__Prompt__
Report how many lines in the material hold the word "none". No other content is required.

__Entries provided__

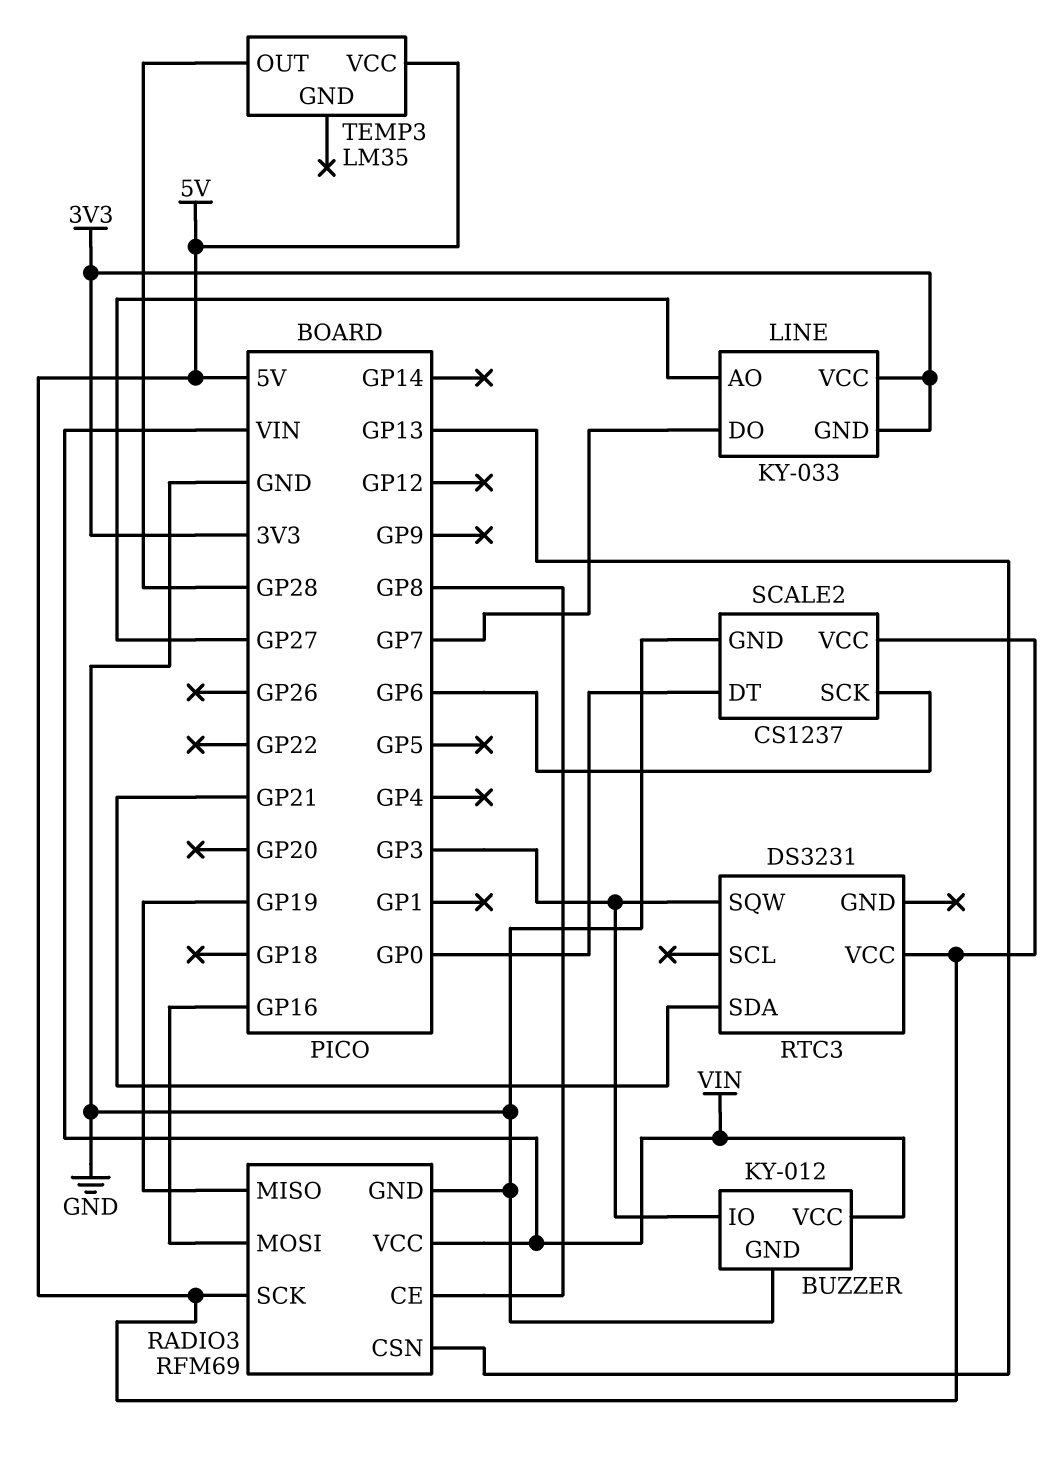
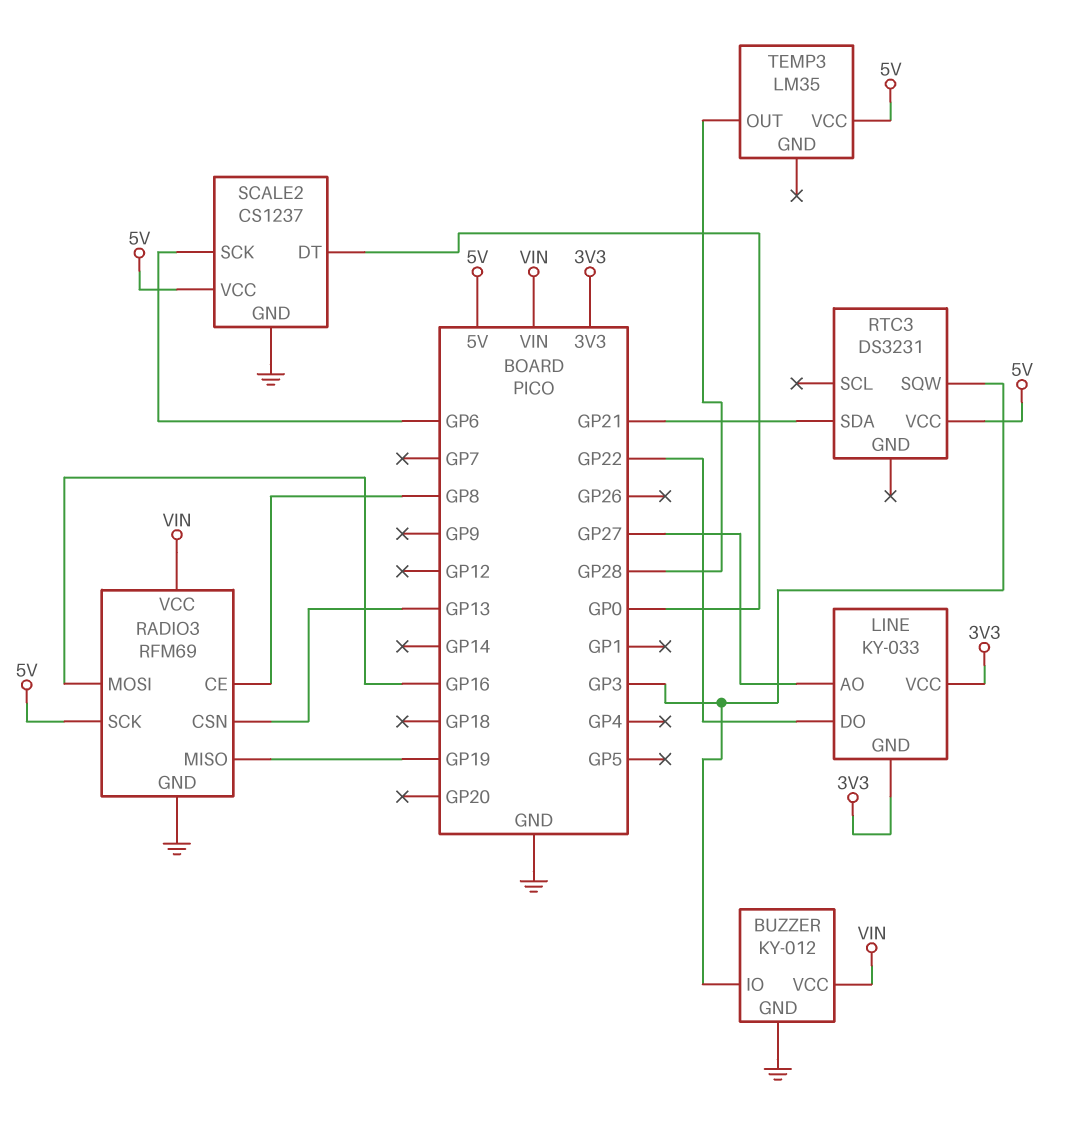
LINE pin DO: GP7 -> GP22

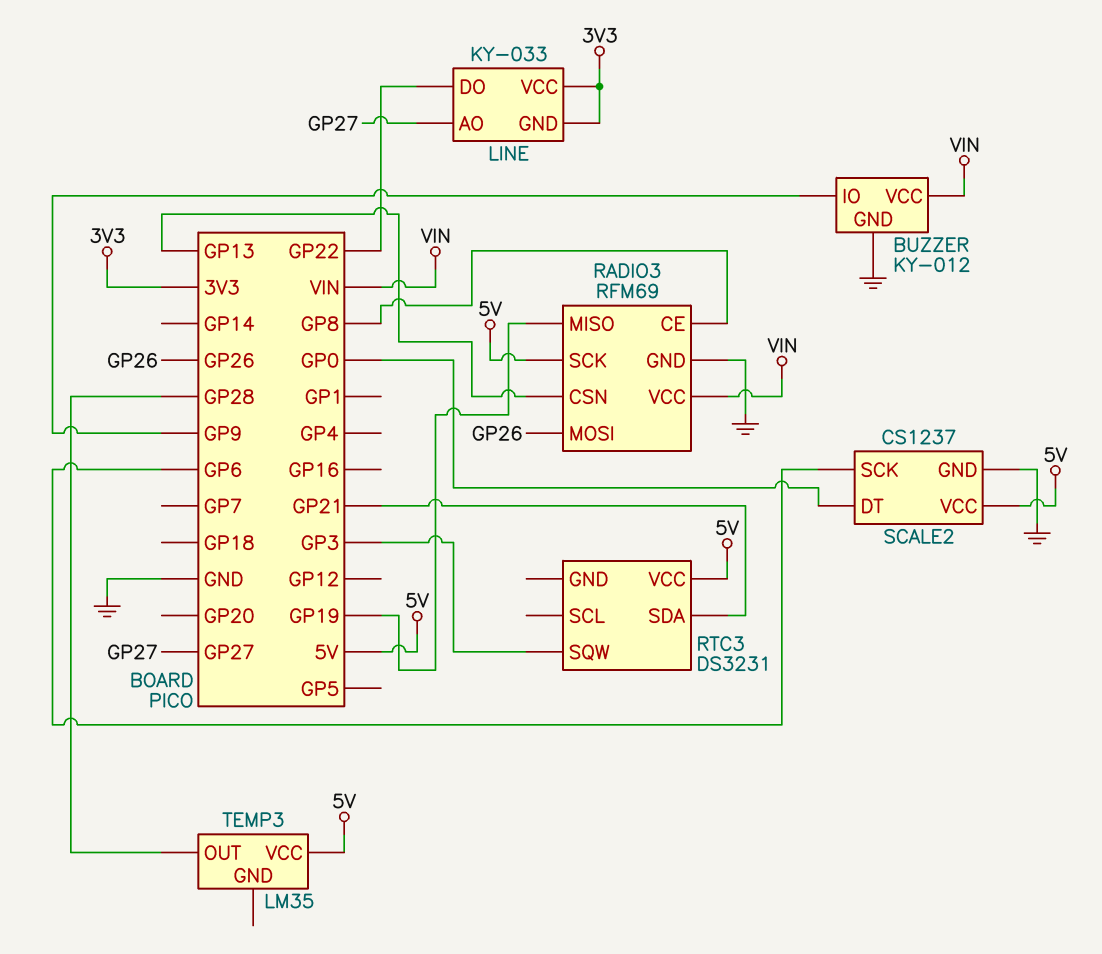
BUZZER pin IO: GP3 -> GP9
RADIO3 pin MOSI: GP16 -> GP26

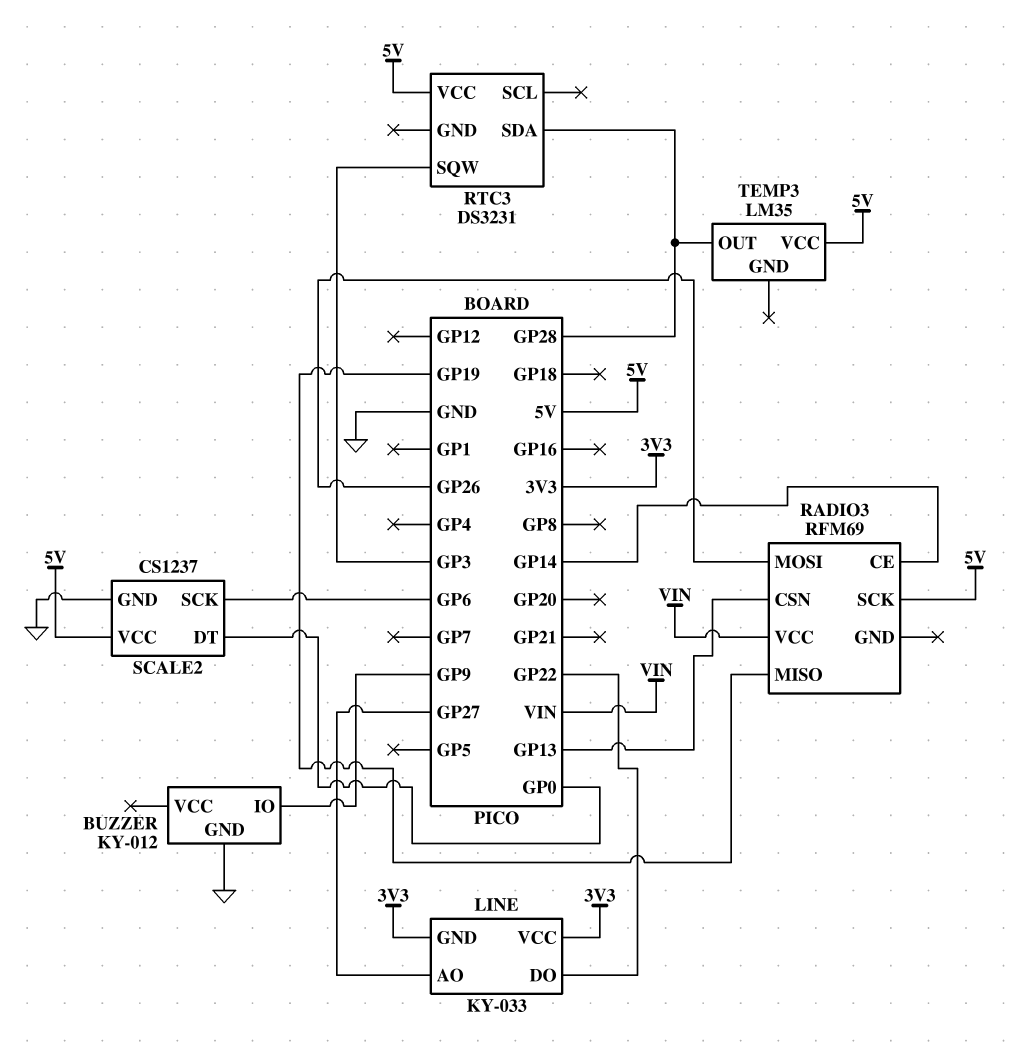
BUZZER pin VCC: VIN -> none
RADIO3 pin CE: GP8 -> GP14
RADIO3 pin GND: GND -> none
RTC3 pin SDA: GP21 -> GP28

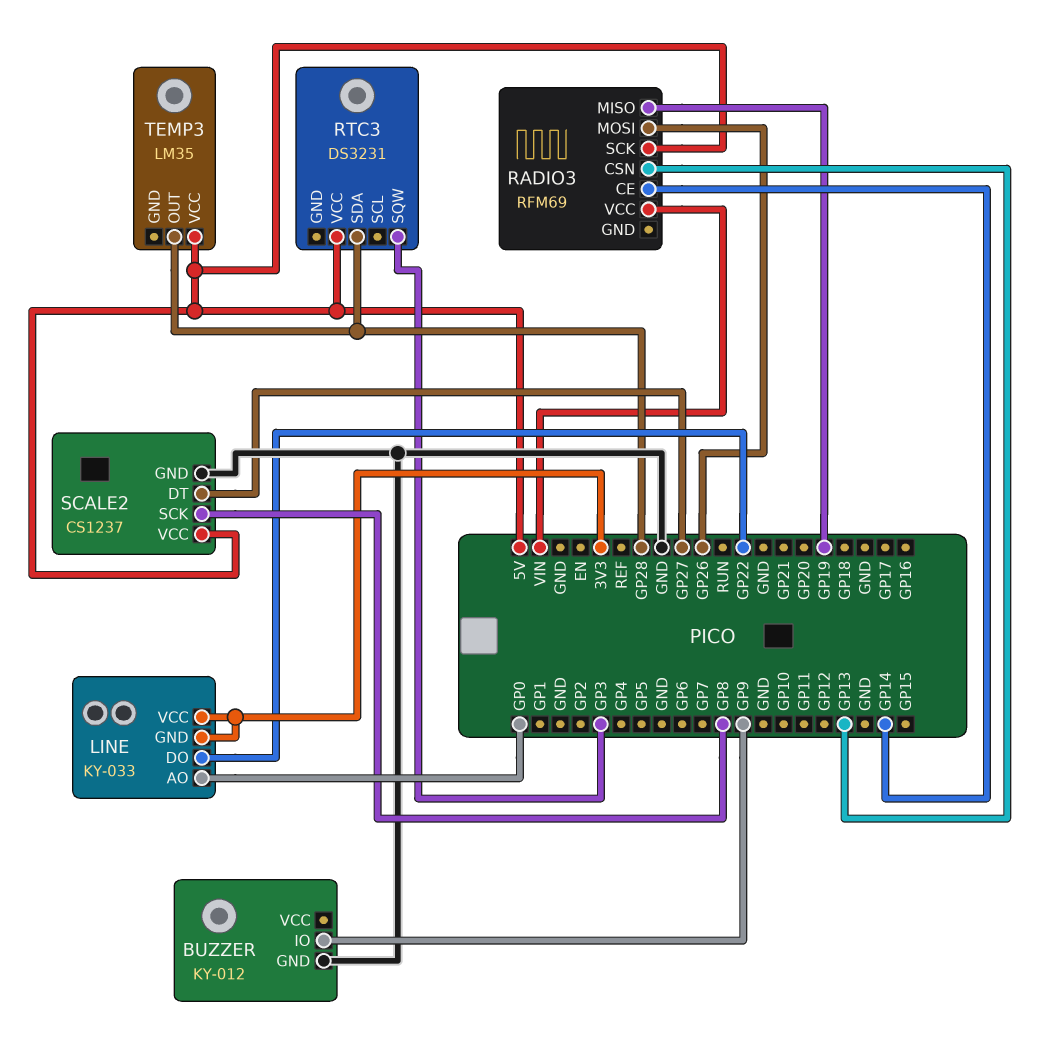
LINE pin AO: GP27 -> GP0
SCALE2 pin DT: GP0 -> GP27
SCALE2 pin SCK: GP6 -> GP8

__Response to this exercise__
2